• WORKING DATA:
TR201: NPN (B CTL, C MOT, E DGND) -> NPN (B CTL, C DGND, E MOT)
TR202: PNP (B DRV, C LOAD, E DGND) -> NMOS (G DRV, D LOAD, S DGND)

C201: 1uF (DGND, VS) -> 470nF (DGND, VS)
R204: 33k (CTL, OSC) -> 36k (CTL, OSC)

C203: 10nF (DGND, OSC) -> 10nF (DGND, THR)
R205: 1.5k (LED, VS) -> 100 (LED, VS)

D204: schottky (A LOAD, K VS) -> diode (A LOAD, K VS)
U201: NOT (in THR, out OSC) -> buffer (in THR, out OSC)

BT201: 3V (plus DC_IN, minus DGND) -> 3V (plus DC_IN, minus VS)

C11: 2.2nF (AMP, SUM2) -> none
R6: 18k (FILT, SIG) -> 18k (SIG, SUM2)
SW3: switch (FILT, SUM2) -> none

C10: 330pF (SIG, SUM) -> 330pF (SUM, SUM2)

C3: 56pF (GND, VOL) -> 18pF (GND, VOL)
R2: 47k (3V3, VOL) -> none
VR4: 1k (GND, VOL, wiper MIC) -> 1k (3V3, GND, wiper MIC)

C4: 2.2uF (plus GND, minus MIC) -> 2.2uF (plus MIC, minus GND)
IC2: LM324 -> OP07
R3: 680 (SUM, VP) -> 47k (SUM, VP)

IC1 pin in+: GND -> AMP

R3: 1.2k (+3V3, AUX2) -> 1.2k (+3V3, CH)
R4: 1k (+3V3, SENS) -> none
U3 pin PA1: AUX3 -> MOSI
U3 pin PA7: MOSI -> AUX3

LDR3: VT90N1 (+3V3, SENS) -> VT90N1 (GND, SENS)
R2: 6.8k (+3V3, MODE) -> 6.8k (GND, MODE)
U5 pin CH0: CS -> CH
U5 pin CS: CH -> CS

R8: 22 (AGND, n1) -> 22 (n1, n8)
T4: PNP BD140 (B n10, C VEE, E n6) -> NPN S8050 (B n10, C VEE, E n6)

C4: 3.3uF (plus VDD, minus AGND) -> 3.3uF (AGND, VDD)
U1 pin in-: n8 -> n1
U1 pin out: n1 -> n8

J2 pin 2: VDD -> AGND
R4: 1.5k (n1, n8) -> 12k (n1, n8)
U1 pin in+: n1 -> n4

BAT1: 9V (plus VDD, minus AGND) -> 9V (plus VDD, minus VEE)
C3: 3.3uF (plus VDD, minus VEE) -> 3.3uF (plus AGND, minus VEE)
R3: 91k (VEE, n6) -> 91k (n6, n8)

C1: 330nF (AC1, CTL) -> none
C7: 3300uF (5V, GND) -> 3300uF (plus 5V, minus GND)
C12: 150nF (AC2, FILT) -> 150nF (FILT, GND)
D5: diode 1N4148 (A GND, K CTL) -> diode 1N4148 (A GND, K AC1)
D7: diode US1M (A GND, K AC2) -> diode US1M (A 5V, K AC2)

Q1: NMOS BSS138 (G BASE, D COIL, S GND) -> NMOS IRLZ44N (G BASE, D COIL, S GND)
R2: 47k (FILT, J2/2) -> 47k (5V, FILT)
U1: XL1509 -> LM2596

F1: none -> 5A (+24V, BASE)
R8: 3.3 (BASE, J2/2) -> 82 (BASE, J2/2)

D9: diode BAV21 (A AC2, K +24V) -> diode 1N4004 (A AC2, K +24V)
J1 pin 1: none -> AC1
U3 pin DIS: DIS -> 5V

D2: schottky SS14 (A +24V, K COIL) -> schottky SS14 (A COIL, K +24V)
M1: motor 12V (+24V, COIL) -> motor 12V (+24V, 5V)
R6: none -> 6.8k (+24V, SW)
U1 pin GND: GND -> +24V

• EXERCISE DIRECTIONS:
How many lines in the entries hold the word "COIL"? Only the number is wanted.

• SOLUTION TO THIS TASK:
3